Pictures aside, quote the whole listing exactly.
··· RECORDS PROVIDED ···
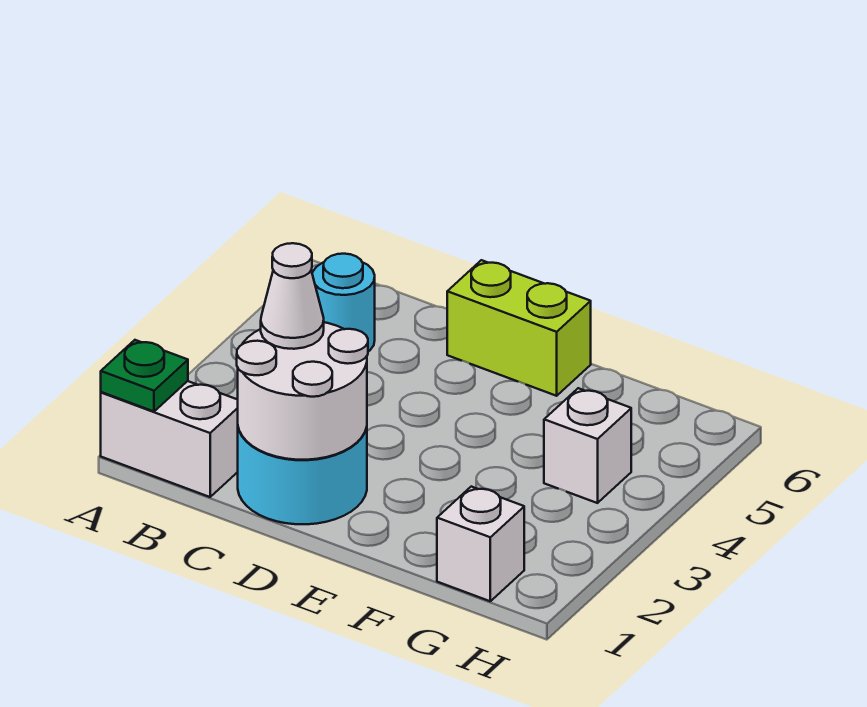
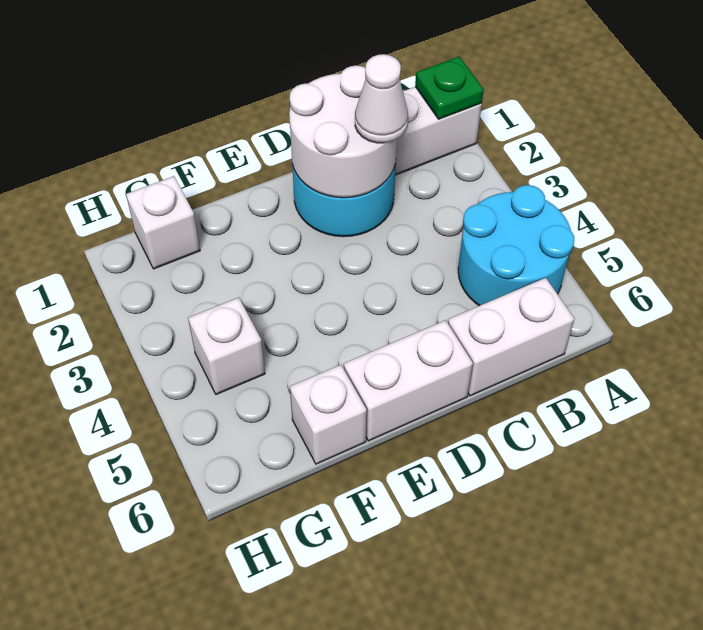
cyan round brick B5 level 1 -> cyan round brick A4:B5 level 1
none -> white brick B6:C6 level 1
lime brick D6:E6 level 1 -> white brick D6:E6 level 1
none -> white brick F6 level 1

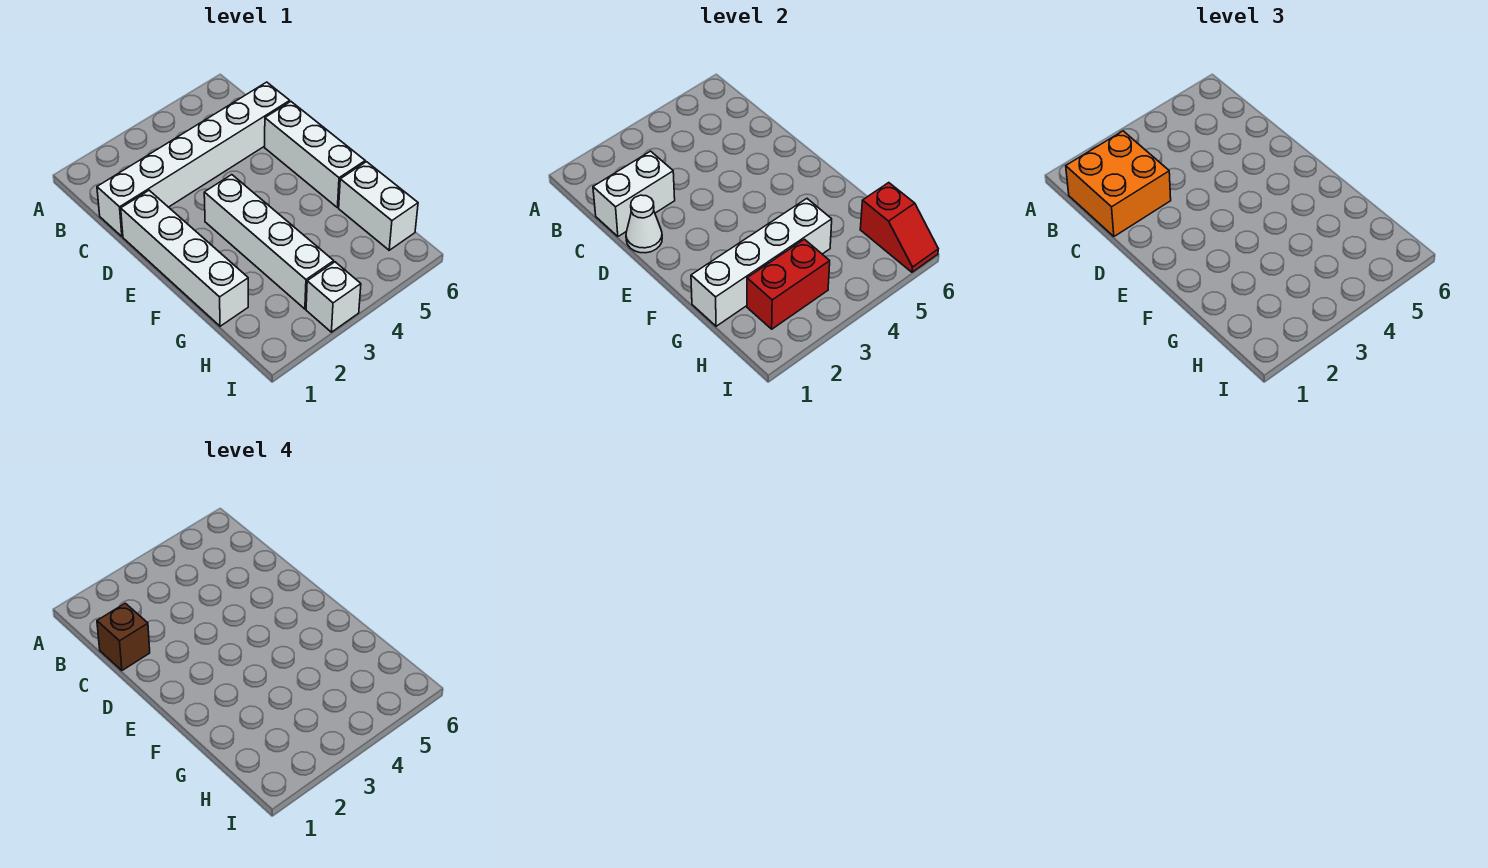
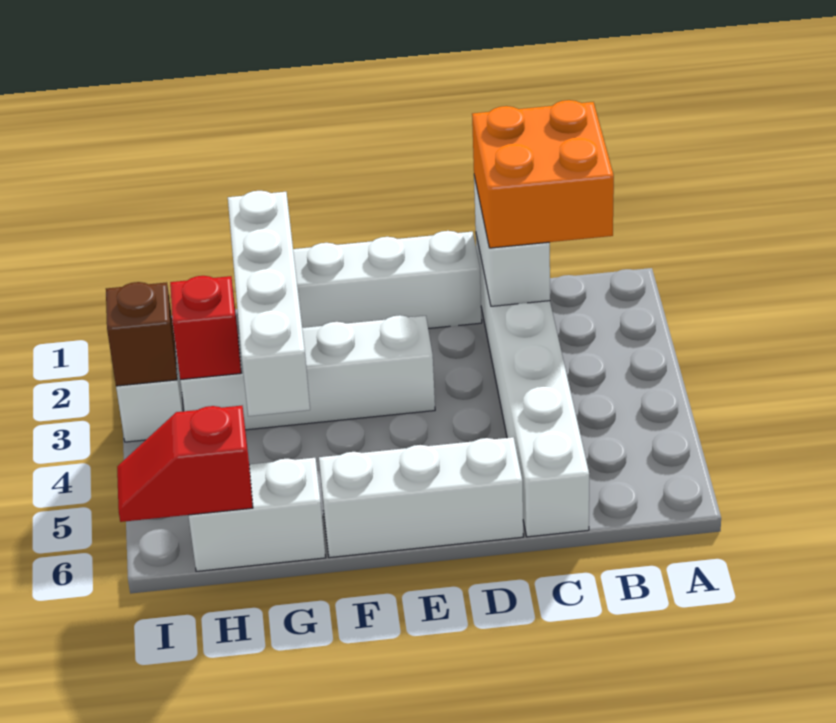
brown brick C1 level 4 -> brown brick I3 level 2
white cone D1 level 2 -> none
red brick H2:H3 level 2 -> red brick H3 level 2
···
* _SOLUTION FOR THIS TASK_
cyan round brick B5 level 1 -> cyan round brick A4:B5 level 1
none -> white brick B6:C6 level 1
lime brick D6:E6 level 1 -> white brick D6:E6 level 1
none -> white brick F6 level 1

brown brick C1 level 4 -> brown brick I3 level 2
white cone D1 level 2 -> none
red brick H2:H3 level 2 -> red brick H3 level 2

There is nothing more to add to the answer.